Your task :: What is needed is each line of the data below that holds the string "minus".

[Available data Boundary: Start]

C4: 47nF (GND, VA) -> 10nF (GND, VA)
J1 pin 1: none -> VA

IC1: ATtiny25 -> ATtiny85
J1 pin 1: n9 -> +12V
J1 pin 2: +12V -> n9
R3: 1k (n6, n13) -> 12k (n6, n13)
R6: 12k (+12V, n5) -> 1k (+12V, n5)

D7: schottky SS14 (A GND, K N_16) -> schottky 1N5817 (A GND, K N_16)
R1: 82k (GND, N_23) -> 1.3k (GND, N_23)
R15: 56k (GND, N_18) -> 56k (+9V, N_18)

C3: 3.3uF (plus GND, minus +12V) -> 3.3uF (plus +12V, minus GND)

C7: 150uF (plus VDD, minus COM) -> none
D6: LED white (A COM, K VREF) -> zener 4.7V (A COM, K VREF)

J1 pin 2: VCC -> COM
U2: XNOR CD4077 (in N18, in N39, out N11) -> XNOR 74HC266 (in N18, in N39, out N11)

[Available data Boundary: End]

Solution for this task ::
C3: 3.3uF (plus GND, minus +12V) -> 3.3uF (plus +12V, minus GND)
C7: 150uF (plus VDD, minus COM) -> none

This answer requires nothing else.